»»

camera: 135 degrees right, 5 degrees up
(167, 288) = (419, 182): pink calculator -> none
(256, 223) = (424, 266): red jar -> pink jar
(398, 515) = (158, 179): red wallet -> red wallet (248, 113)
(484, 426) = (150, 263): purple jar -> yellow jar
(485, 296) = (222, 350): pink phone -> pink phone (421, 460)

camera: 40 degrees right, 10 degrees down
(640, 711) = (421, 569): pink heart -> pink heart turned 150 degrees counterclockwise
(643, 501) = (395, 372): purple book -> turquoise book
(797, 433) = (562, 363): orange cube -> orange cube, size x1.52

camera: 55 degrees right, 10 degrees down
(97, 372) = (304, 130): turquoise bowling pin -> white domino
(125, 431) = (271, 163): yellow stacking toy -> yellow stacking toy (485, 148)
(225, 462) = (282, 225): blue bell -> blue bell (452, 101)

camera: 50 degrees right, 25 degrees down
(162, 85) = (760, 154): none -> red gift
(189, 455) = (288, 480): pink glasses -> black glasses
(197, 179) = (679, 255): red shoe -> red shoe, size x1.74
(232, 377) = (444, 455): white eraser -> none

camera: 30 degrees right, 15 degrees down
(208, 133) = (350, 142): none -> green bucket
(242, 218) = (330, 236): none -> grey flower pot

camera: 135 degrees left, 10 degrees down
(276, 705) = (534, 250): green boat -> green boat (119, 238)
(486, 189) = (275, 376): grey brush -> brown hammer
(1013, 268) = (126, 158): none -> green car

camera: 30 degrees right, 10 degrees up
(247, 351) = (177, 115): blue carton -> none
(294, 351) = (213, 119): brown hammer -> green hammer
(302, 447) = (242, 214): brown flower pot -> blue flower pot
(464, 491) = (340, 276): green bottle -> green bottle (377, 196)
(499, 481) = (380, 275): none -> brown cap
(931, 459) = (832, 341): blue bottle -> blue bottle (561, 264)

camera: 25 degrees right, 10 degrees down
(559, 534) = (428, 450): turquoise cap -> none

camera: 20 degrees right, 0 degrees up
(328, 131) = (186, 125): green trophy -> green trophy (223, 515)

««

[WHAT NEEDS TO BE DONE] Would you copy exactly the lines from the one that contains "(232, 377) = (444, 455): white eraser -> none" through the final line of the records above, including both?

[REPLY TO THE EXERCISE]
(232, 377) = (444, 455): white eraser -> none

camera: 30 degrees right, 15 degrees down
(208, 133) = (350, 142): none -> green bucket
(242, 218) = (330, 236): none -> grey flower pot

camera: 135 degrees left, 10 degrees down
(276, 705) = (534, 250): green boat -> green boat (119, 238)
(486, 189) = (275, 376): grey brush -> brown hammer
(1013, 268) = (126, 158): none -> green car

camera: 30 degrees right, 10 degrees up
(247, 351) = (177, 115): blue carton -> none
(294, 351) = (213, 119): brown hammer -> green hammer
(302, 447) = (242, 214): brown flower pot -> blue flower pot
(464, 491) = (340, 276): green bottle -> green bottle (377, 196)
(499, 481) = (380, 275): none -> brown cap
(931, 459) = (832, 341): blue bottle -> blue bottle (561, 264)

camera: 25 degrees right, 10 degrees down
(559, 534) = (428, 450): turquoise cap -> none

camera: 20 degrees right, 0 degrees up
(328, 131) = (186, 125): green trophy -> green trophy (223, 515)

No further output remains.